### Input data
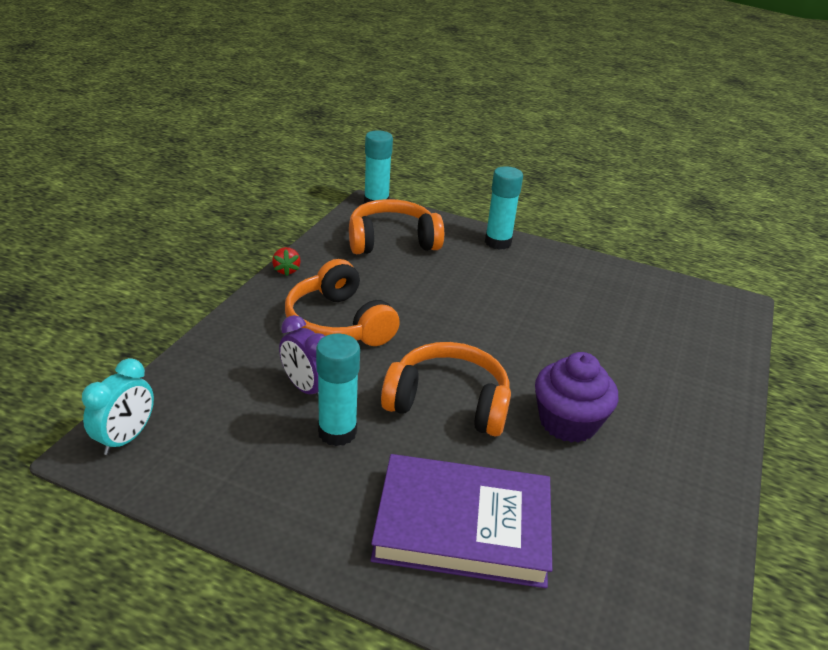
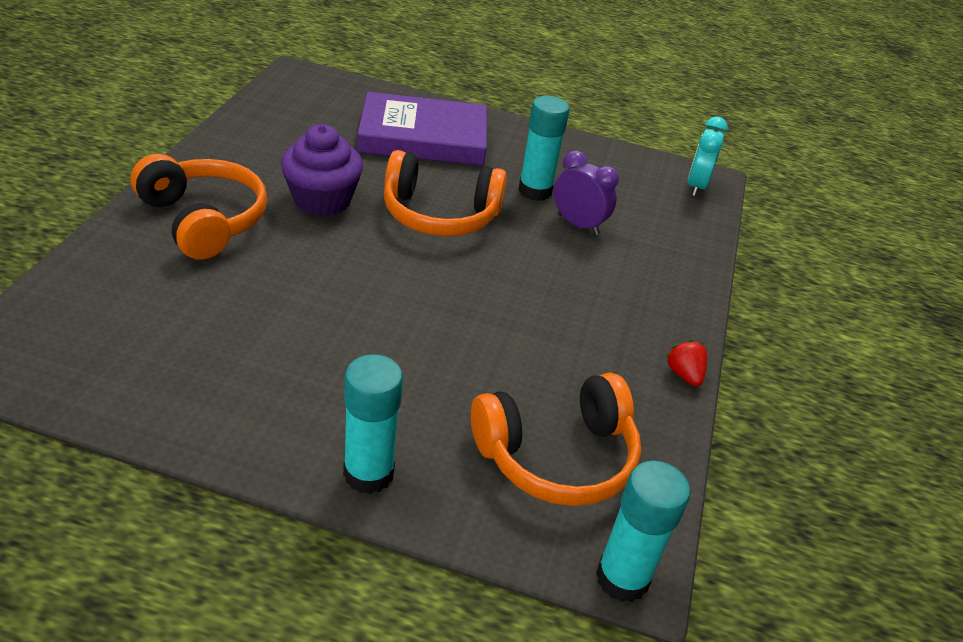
camera: 170 degrees right, 5 degrees up
(338, 323) = (578, 295): orange headphones -> orange headphones (204, 220)

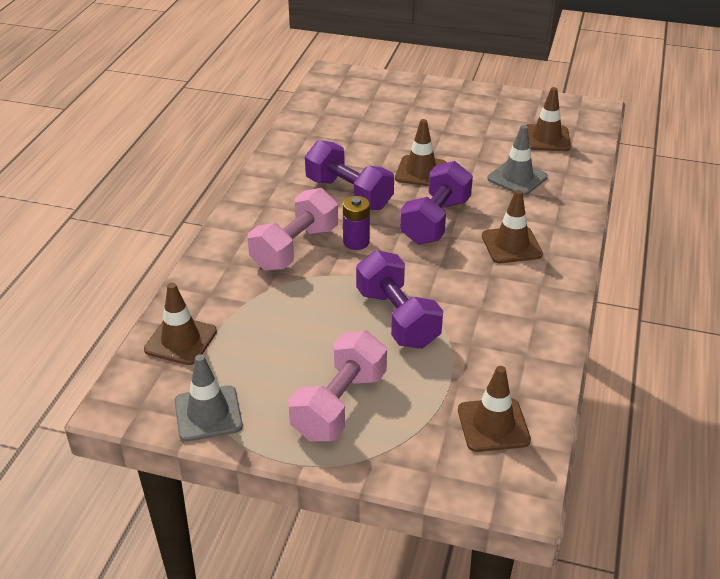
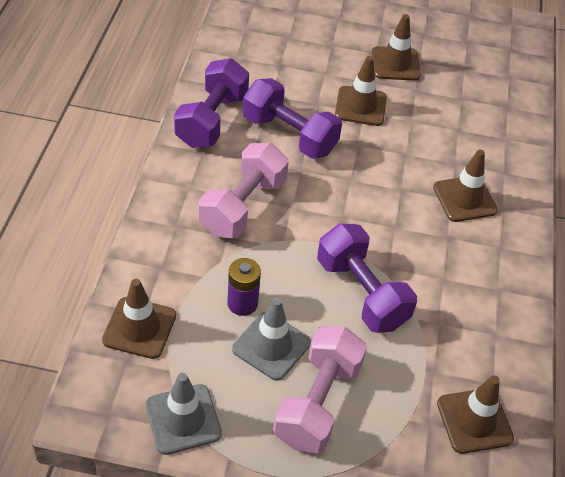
camera: 10 degrees left, 10 degrees up
(356, 242) = (306, 197): purple battery -> purple battery (242, 303)
(435, 221) = (384, 169): purple dumbbell -> purple dumbbell (212, 120)
(517, 178) = (460, 114): grey traffic cone -> grey traffic cone (271, 346)
(546, 138) = (483, 63): brown traffic cone -> brown traffic cone (395, 64)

### Exercise requirements
The answer must be an exact copy of the lines from the one containing "camera: 10 degrees left, 10 degrees up" through the last line of the records, both included.

### Task solution
camera: 10 degrees left, 10 degrees up
(356, 242) = (306, 197): purple battery -> purple battery (242, 303)
(435, 221) = (384, 169): purple dumbbell -> purple dumbbell (212, 120)
(517, 178) = (460, 114): grey traffic cone -> grey traffic cone (271, 346)
(546, 138) = (483, 63): brown traffic cone -> brown traffic cone (395, 64)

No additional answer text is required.